» **WHAT YOU ARE ASKED TO DO**:
Leave the images out, and otherwise write out each entry exactly.
----------
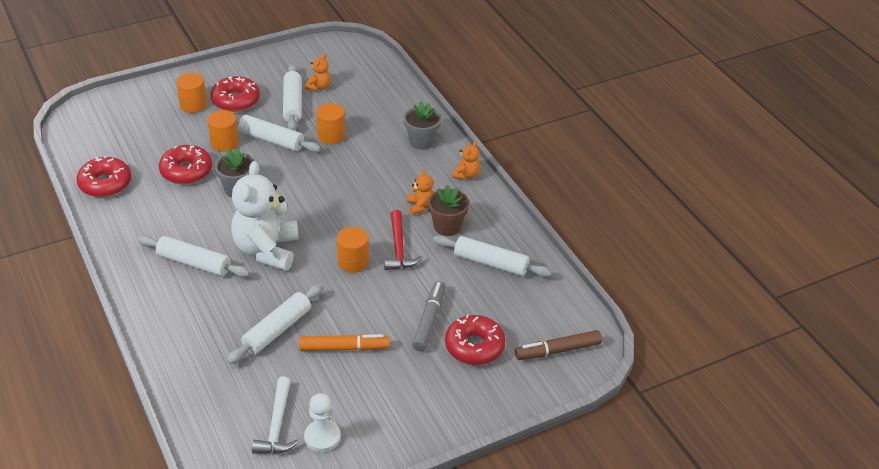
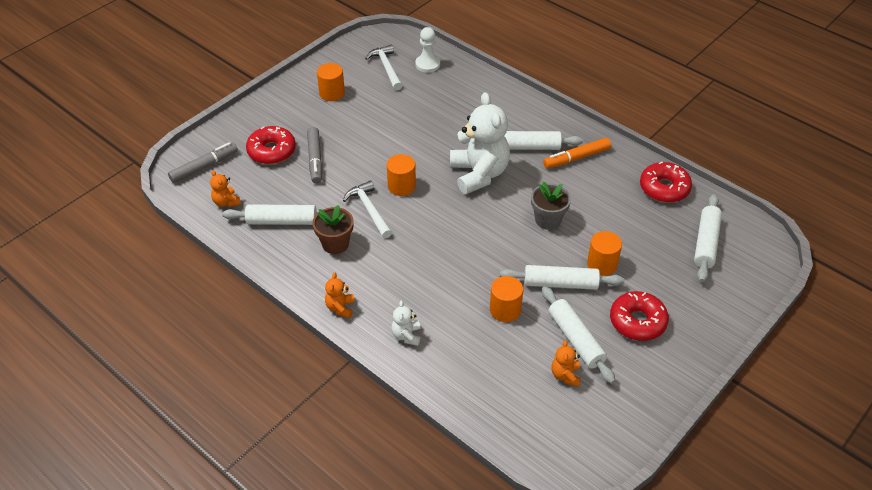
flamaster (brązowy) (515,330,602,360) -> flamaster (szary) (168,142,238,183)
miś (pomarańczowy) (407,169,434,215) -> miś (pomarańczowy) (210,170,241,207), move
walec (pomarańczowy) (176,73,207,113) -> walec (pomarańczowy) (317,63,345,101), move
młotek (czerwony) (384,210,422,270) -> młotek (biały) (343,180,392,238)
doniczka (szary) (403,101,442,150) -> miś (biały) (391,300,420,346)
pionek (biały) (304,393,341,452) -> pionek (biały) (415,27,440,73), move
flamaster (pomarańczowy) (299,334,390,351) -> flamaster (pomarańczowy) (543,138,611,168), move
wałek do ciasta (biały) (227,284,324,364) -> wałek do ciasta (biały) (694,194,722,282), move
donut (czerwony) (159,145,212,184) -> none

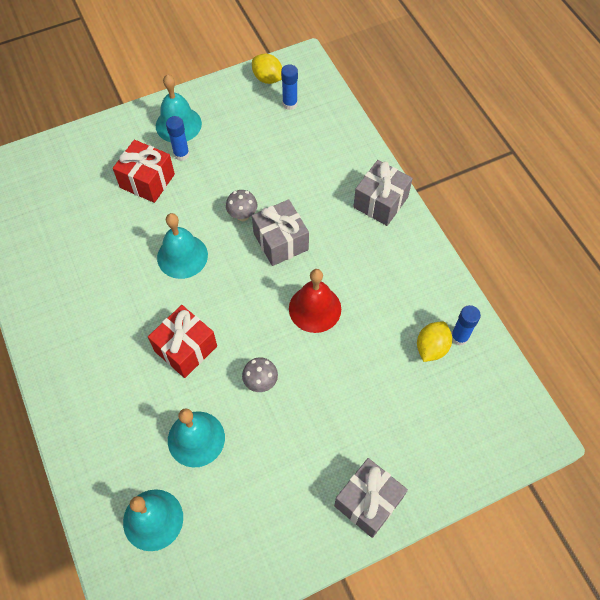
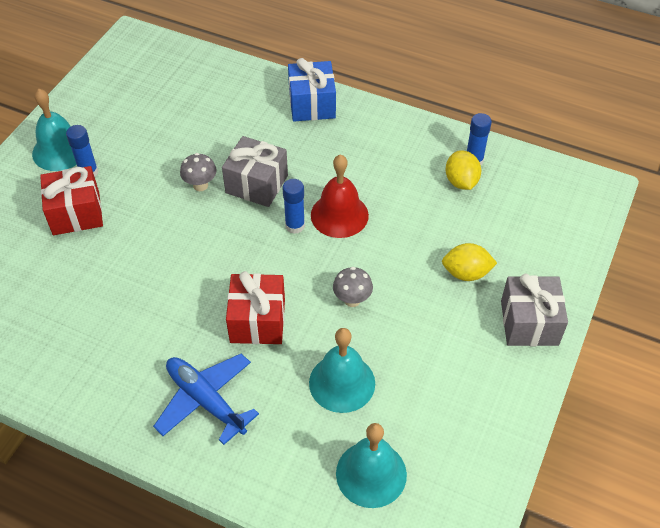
none -> samolot (niebieski) (153,354,259,445)
klej w sztyfcie (niebieski) (281,64,298,110) -> klej w sztyfcie (niebieski) (282,179,305,234), move
prezent (szary) (353,160,413,226) -> prezent (niebieski) (288,58,336,121)
cytryna (żółty) (252,54,282,84) -> cytryna (żółty) (442,243,497,281), move
dzwonek (turkusowy) (157,213,208,279) -> none

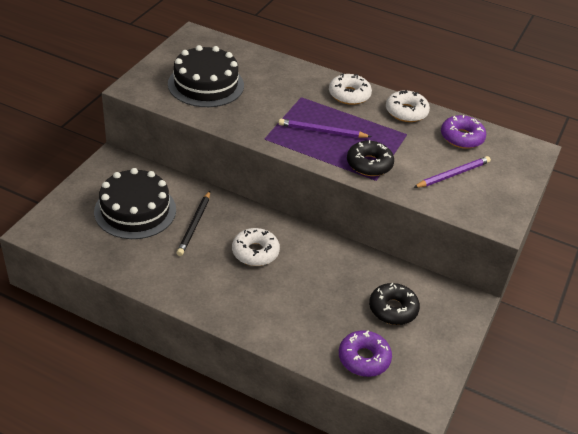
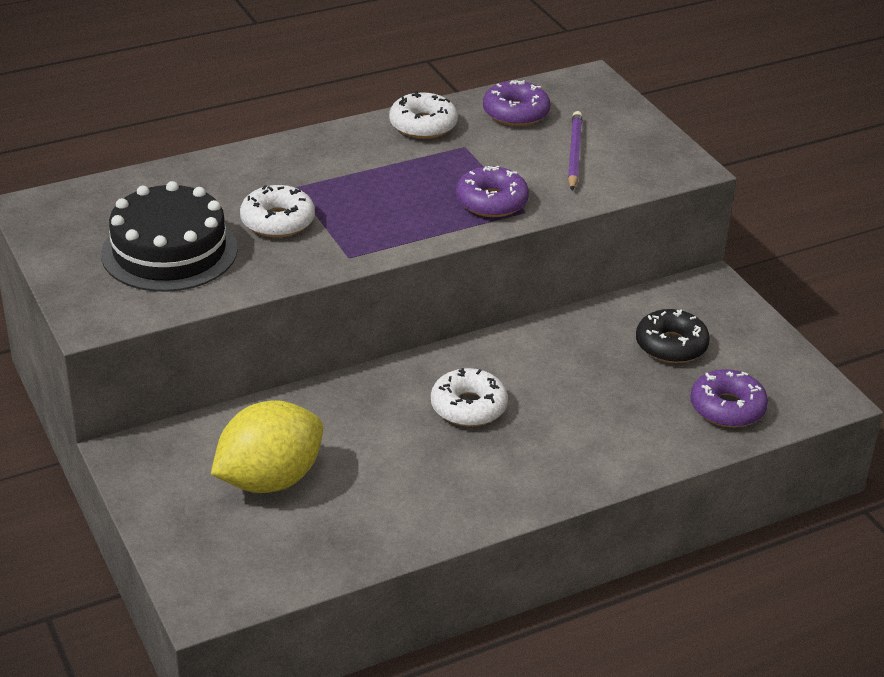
tort (czarny) (94,168,176,239) -> cytryna (żółty) (211,400,323,493)
donut (biały) (329,74,372,105) -> donut (biały) (240,185,315,238), move
donut (czarny) (347,140,394,176) -> donut (fioletowy) (456,166,529,217)
ołówek (czarny) (177,191,210,256) -> none
ołówek (fioletowy) (279,119,372,138) -> none

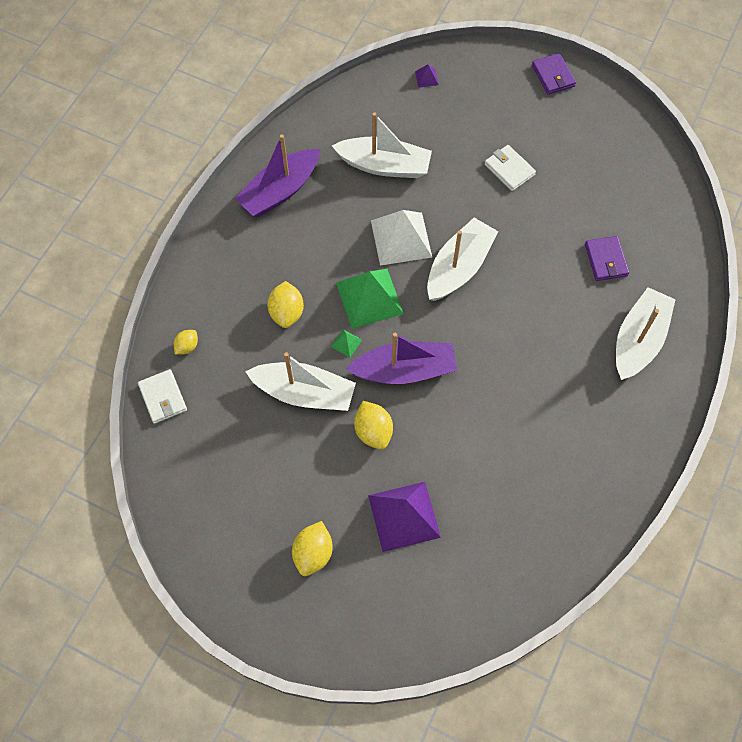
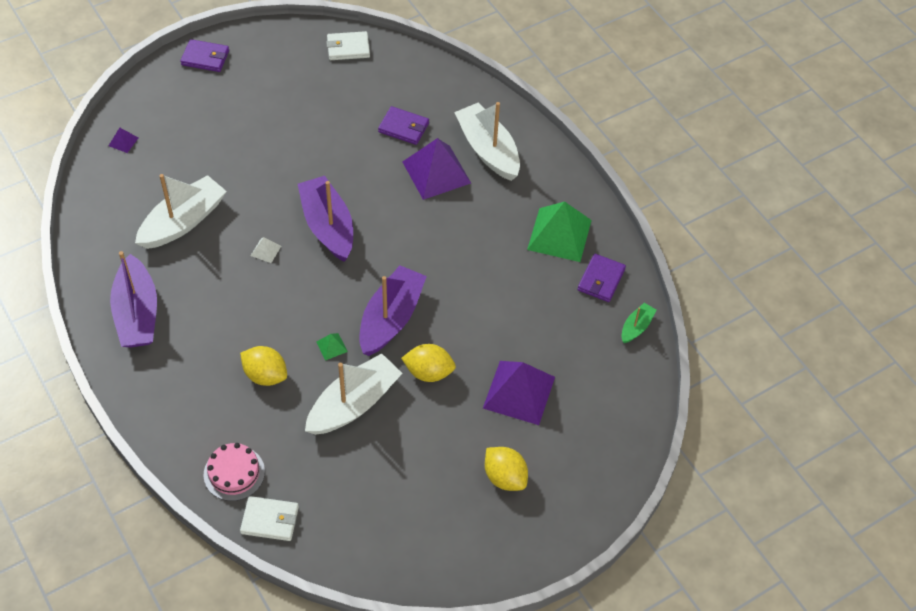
cytryna (żółty) (174,330,198,355) -> tort (różowy) (204,443,265,501)
piramida (biały) (371,210,432,266) -> piramida (biały) (251,237,281,263), x0.42
łódka (biały) (427,218,498,301) -> łódka (fioletowy) (298,176,353,262)
portfel (biały) (484,145,536,191) -> portfel (biały) (326,31,370,60), move
none -> piramida (fioletowy) (403,138,471,200)
piramida (zielony) (336,269,404,329) -> piramida (zielony) (527,202,592,262), move
none -> portfel (fioletowy) (577,254,626,302)
none -> łódka (zielony) (622,303,656,343)

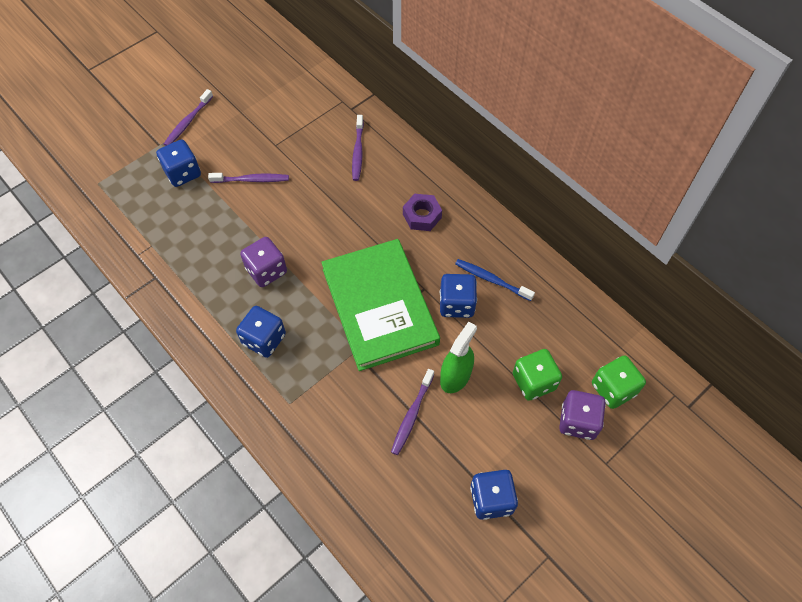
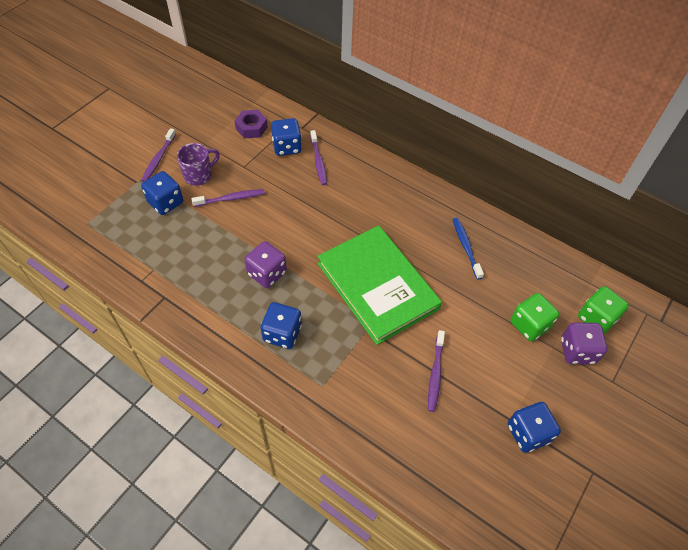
none -> kubek (fioletowy) (177,143,220,186)
nakrętka (fioletowy) (403,194,442,231) -> nakrętka (fioletowy) (235,110,268,138), move
kostka do gry (niebieski) (440,274,477,318) -> kostka do gry (niebieski) (271,118,302,156), move
szczoteczka do zębów (niebieski) (455,259,535,301) -> szczoteczka do zębów (niebieski) (453,218,484,279), 60 degrees clockwise
spryskiwacz (zielony) (440,322,477,393) -> none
----------
» **COMPLETED TASK**:
flamaster (brązowy) (515,330,602,360) -> flamaster (szary) (168,142,238,183)
miś (pomarańczowy) (407,169,434,215) -> miś (pomarańczowy) (210,170,241,207), move
walec (pomarańczowy) (176,73,207,113) -> walec (pomarańczowy) (317,63,345,101), move
młotek (czerwony) (384,210,422,270) -> młotek (biały) (343,180,392,238)
doniczka (szary) (403,101,442,150) -> miś (biały) (391,300,420,346)
pionek (biały) (304,393,341,452) -> pionek (biały) (415,27,440,73), move
flamaster (pomarańczowy) (299,334,390,351) -> flamaster (pomarańczowy) (543,138,611,168), move
wałek do ciasta (biały) (227,284,324,364) -> wałek do ciasta (biały) (694,194,722,282), move
donut (czerwony) (159,145,212,184) -> none

none -> samolot (niebieski) (153,354,259,445)
klej w sztyfcie (niebieski) (281,64,298,110) -> klej w sztyfcie (niebieski) (282,179,305,234), move
prezent (szary) (353,160,413,226) -> prezent (niebieski) (288,58,336,121)
cytryna (żółty) (252,54,282,84) -> cytryna (żółty) (442,243,497,281), move
dzwonek (turkusowy) (157,213,208,279) -> none

tort (czarny) (94,168,176,239) -> cytryna (żółty) (211,400,323,493)
donut (biały) (329,74,372,105) -> donut (biały) (240,185,315,238), move
donut (czarny) (347,140,394,176) -> donut (fioletowy) (456,166,529,217)
ołówek (czarny) (177,191,210,256) -> none
ołówek (fioletowy) (279,119,372,138) -> none

cytryna (żółty) (174,330,198,355) -> tort (różowy) (204,443,265,501)
piramida (biały) (371,210,432,266) -> piramida (biały) (251,237,281,263), x0.42
łódka (biały) (427,218,498,301) -> łódka (fioletowy) (298,176,353,262)
portfel (biały) (484,145,536,191) -> portfel (biały) (326,31,370,60), move
none -> piramida (fioletowy) (403,138,471,200)
piramida (zielony) (336,269,404,329) -> piramida (zielony) (527,202,592,262), move
none -> portfel (fioletowy) (577,254,626,302)
none -> łódka (zielony) (622,303,656,343)

none -> kubek (fioletowy) (177,143,220,186)
nakrętka (fioletowy) (403,194,442,231) -> nakrętka (fioletowy) (235,110,268,138), move
kostka do gry (niebieski) (440,274,477,318) -> kostka do gry (niebieski) (271,118,302,156), move
szczoteczka do zębów (niebieski) (455,259,535,301) -> szczoteczka do zębów (niebieski) (453,218,484,279), 60 degrees clockwise
spryskiwacz (zielony) (440,322,477,393) -> none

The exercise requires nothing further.